The problem ->
Going through the entries below, count each line that holds "moved" and give only the total.

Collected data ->
--------

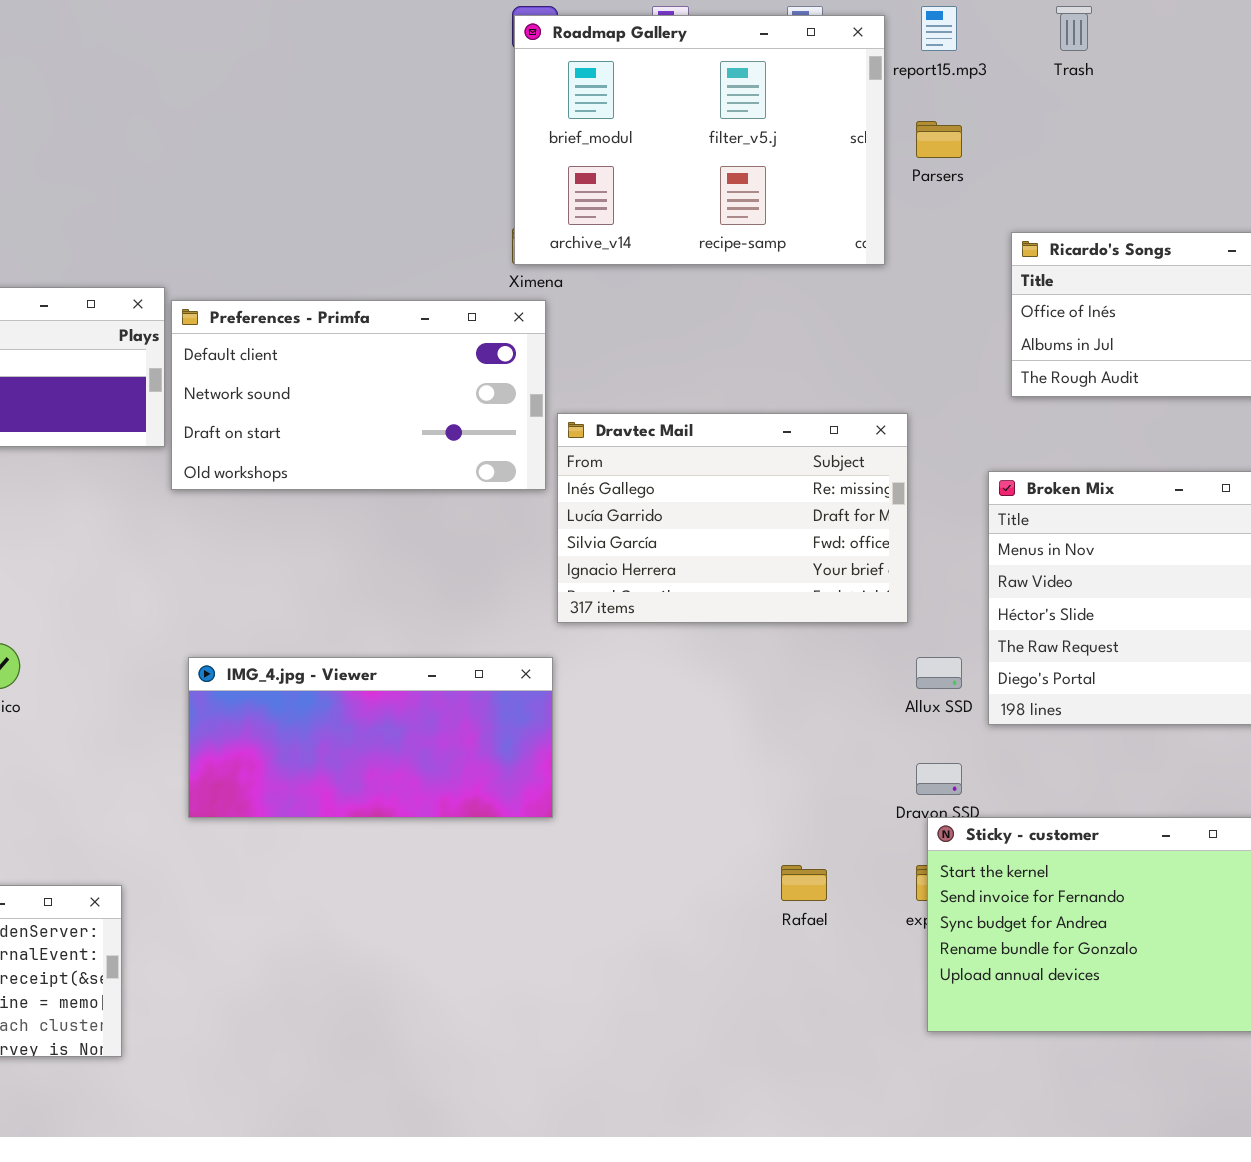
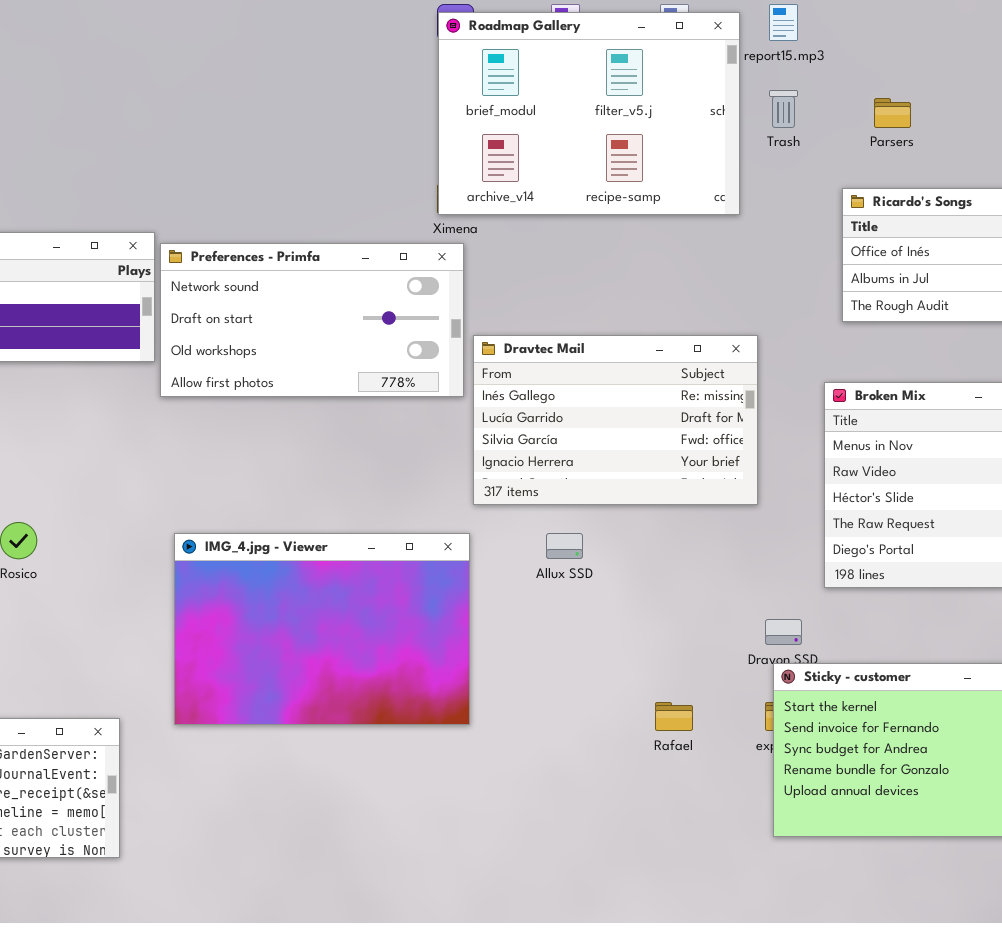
Trash: [1056,6,1092,51] -> [769,90,798,128], moved
Parsers: [916,121,962,158] -> [874,98,911,128], moved
Preferences - Primfa: [171,300,546,490] -> [160,243,464,397], scrolled down 1 row
IMG_4.jpg - Viewer: [188,657,553,818] -> [174,533,470,725], resized
Allux SSD: [916,657,962,689] -> [546,533,583,559], moved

--------

Answer space ->
3